Action item: Starting at the line with "black cone: 2 -> 1" and ending at the line with "turquoise pawn: 0 -> 1", print exactly the lines of the entries below. Pictures do not belong in the copy.
#### Data ####
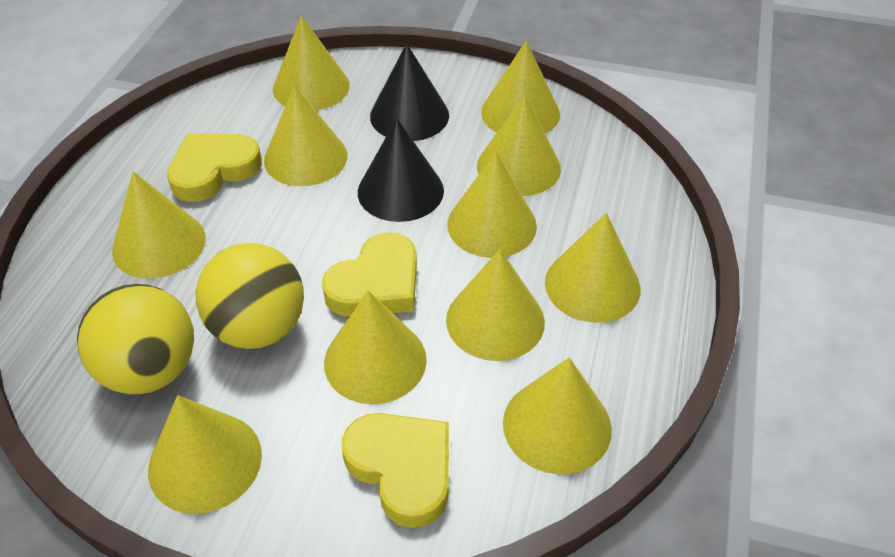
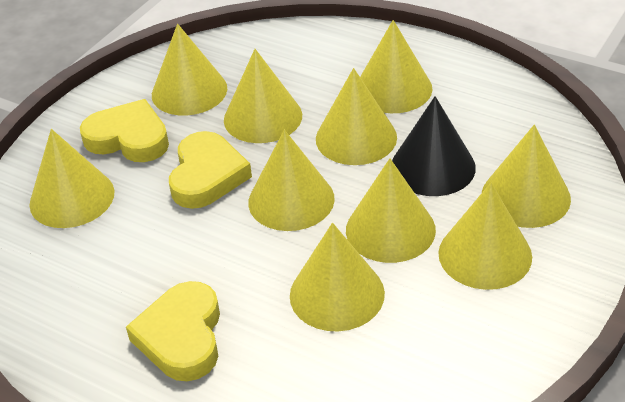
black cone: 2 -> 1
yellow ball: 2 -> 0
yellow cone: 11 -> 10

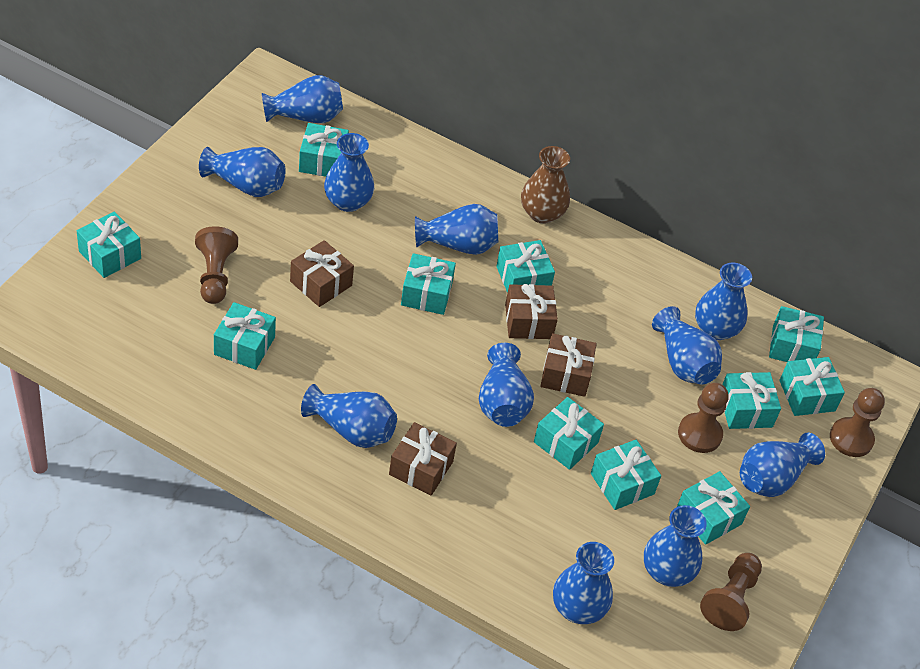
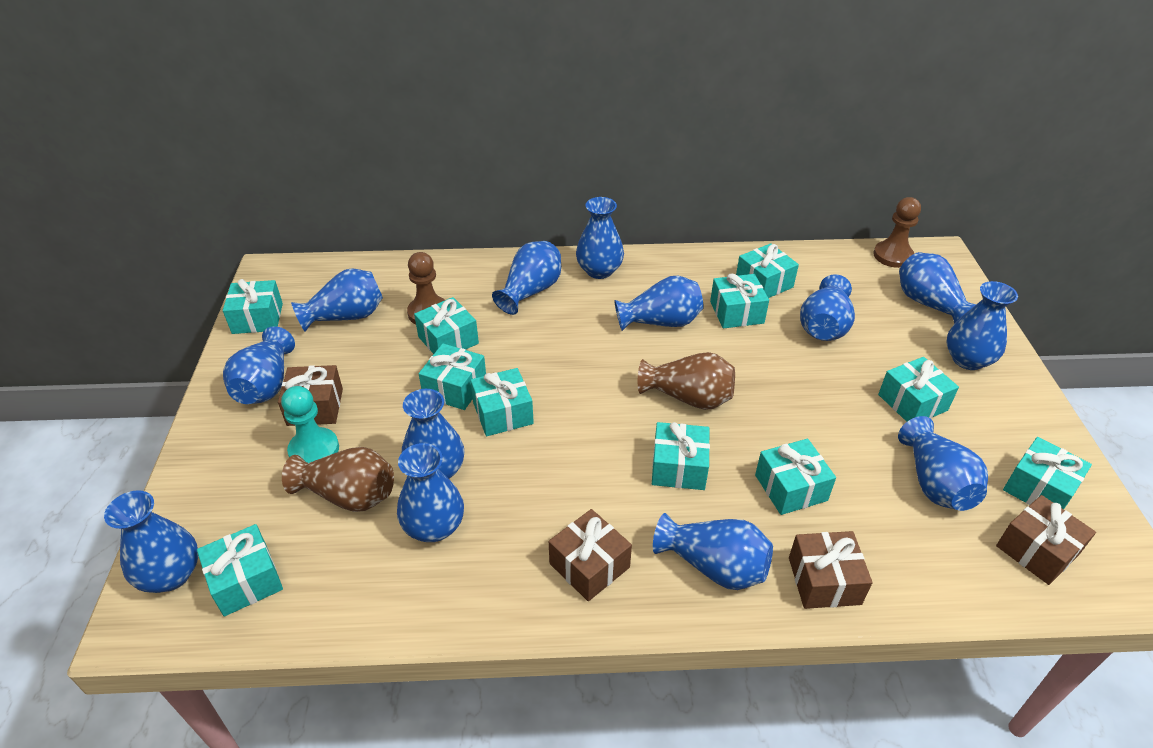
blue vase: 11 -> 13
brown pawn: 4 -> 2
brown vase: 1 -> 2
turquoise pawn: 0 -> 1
####
#### Data ####
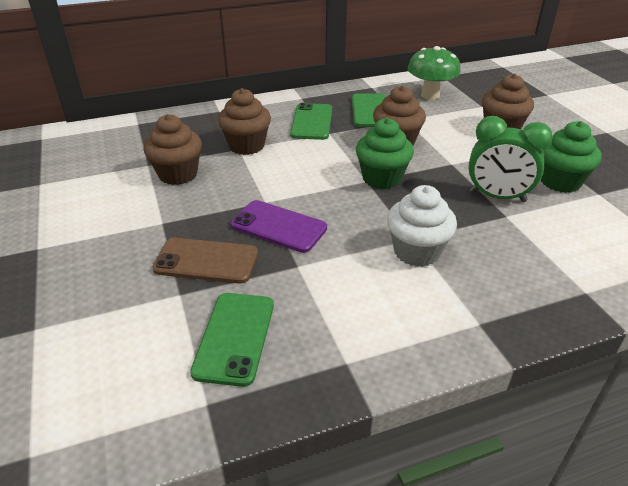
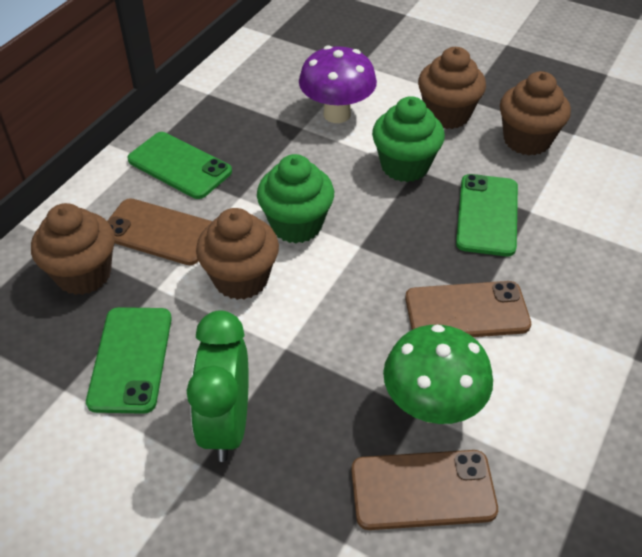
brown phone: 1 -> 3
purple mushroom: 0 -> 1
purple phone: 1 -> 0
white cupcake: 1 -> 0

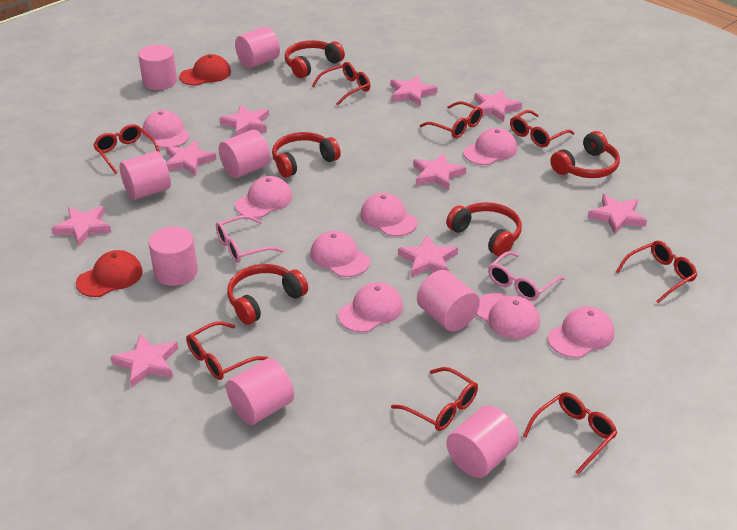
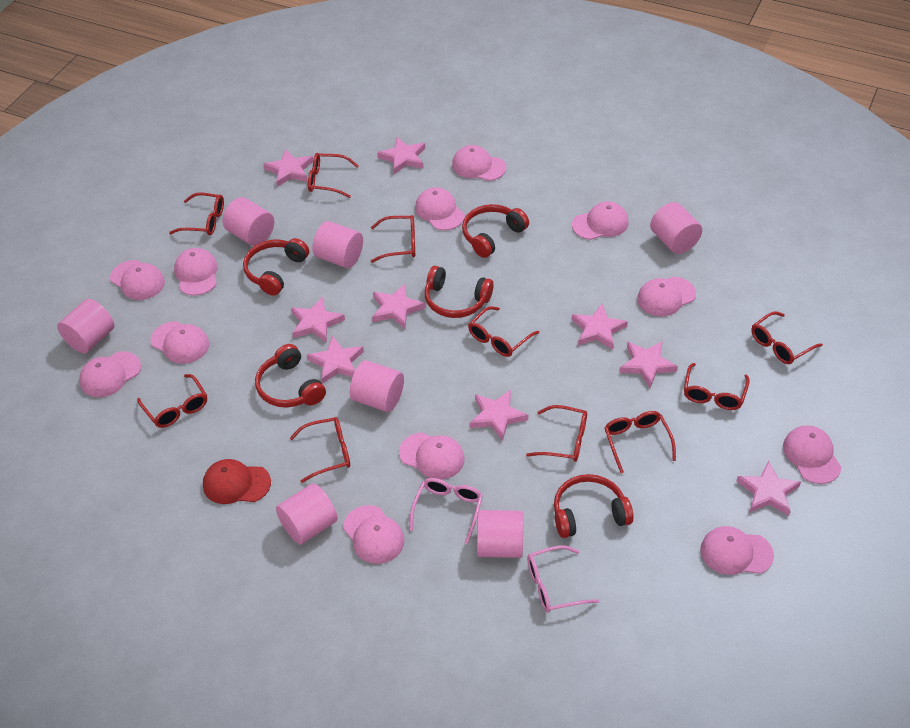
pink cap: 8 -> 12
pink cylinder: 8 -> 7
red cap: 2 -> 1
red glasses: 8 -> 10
####
Answer space:
black cone: 2 -> 1
yellow ball: 2 -> 0
yellow cone: 11 -> 10

blue vase: 11 -> 13
brown pawn: 4 -> 2
brown vase: 1 -> 2
turquoise pawn: 0 -> 1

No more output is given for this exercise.